_WHAT YOU HAVE TO DO_. Word for word, repeat all the entries below, but without the pictures.

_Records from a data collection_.
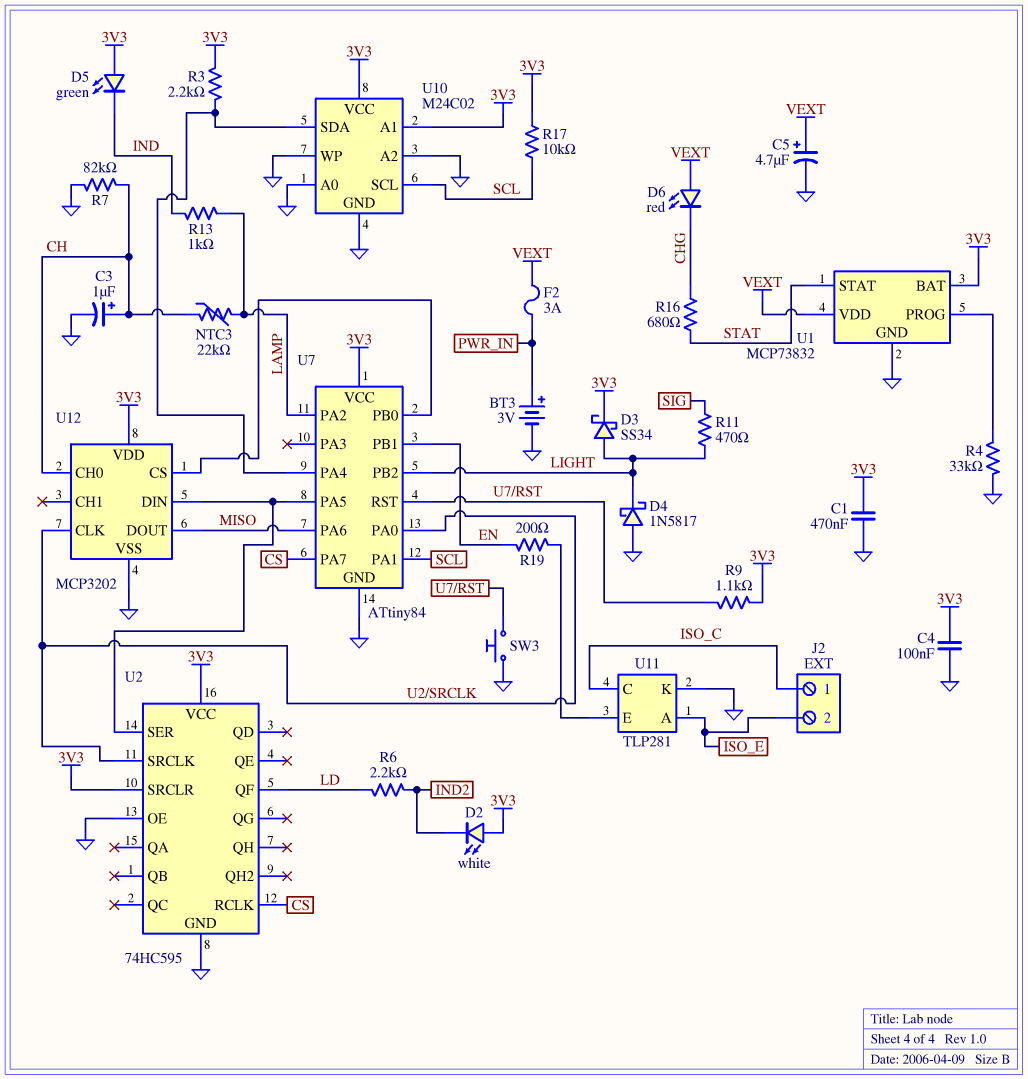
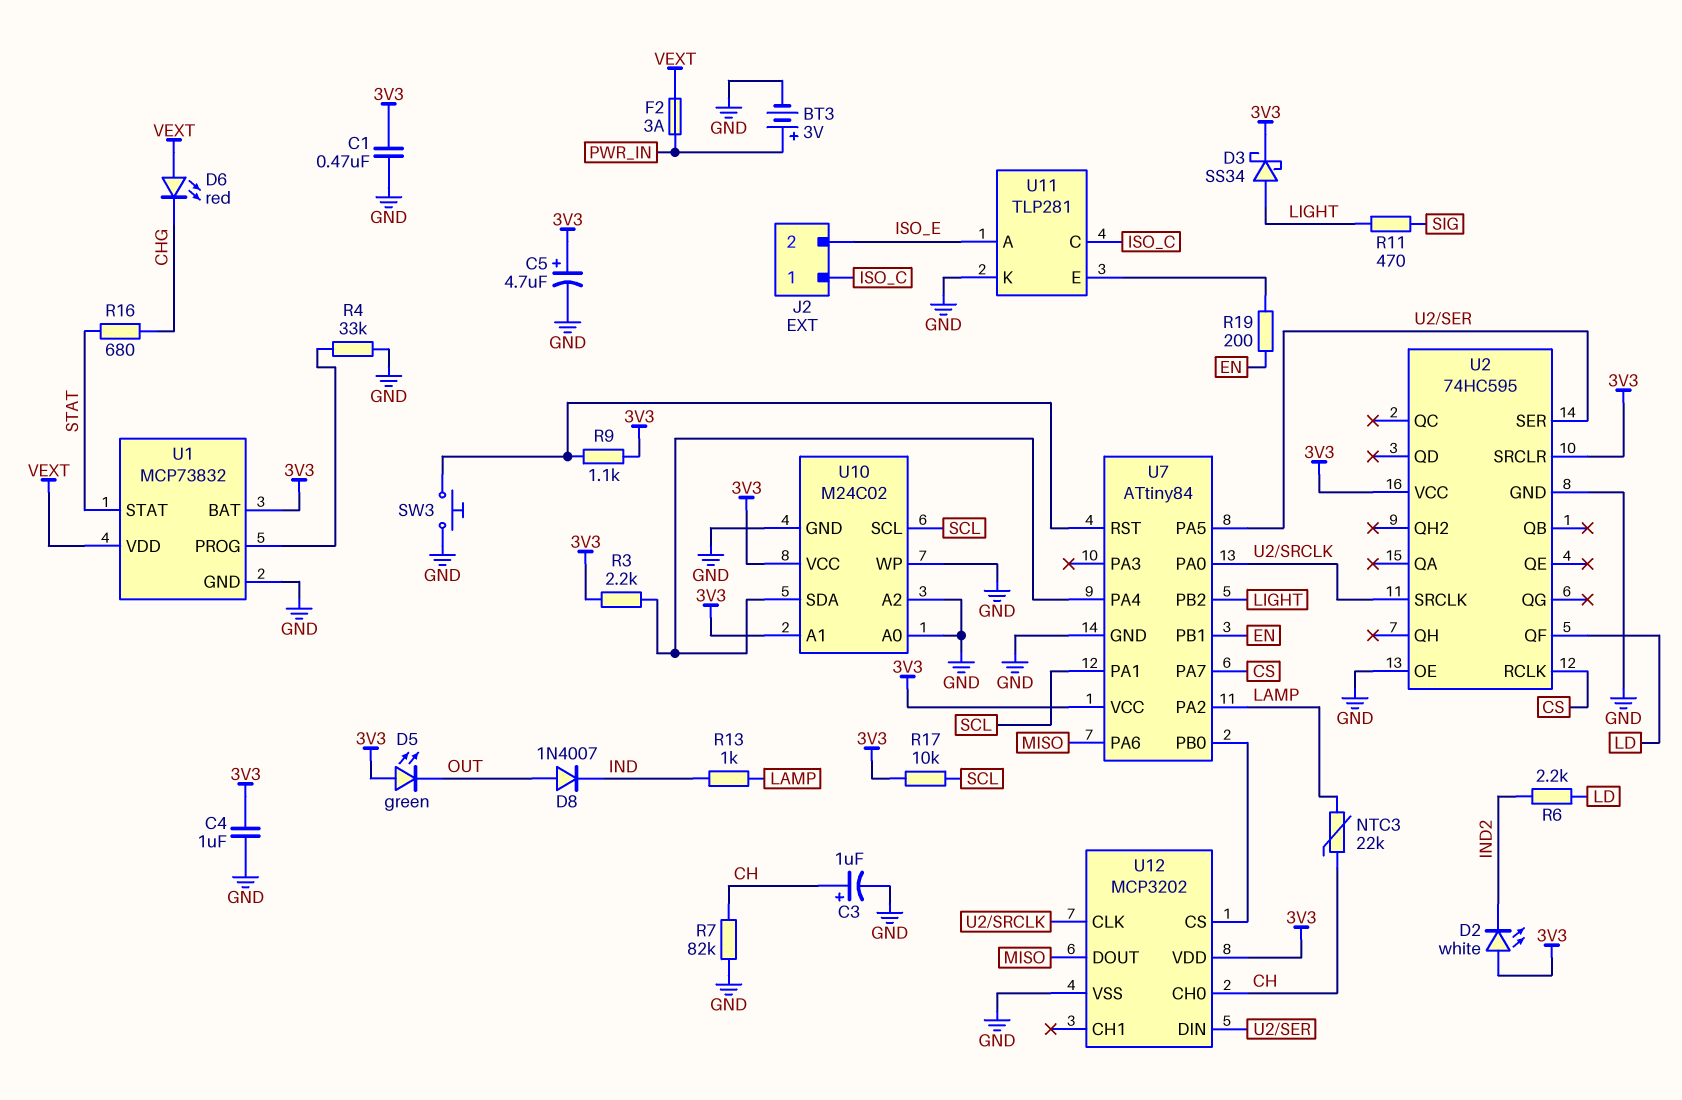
C4: 100nF (3V3, GND) -> 1uF (3V3, GND)
C5: 4.7uF (plus VEXT, minus GND) -> 4.7uF (plus 3V3, minus GND)
D4: schottky 1N5817 (A GND, K LIGHT) -> none
D5: LED green (A 3V3, K IND) -> LED green (A 3V3, K OUT)
D8: none -> diode 1N4007 (A OUT, K IND)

_EXERCISE RESPONSE_.
C4: 100nF (3V3, GND) -> 1uF (3V3, GND)
C5: 4.7uF (plus VEXT, minus GND) -> 4.7uF (plus 3V3, minus GND)
D4: schottky 1N5817 (A GND, K LIGHT) -> none
D5: LED green (A 3V3, K IND) -> LED green (A 3V3, K OUT)
D8: none -> diode 1N4007 (A OUT, K IND)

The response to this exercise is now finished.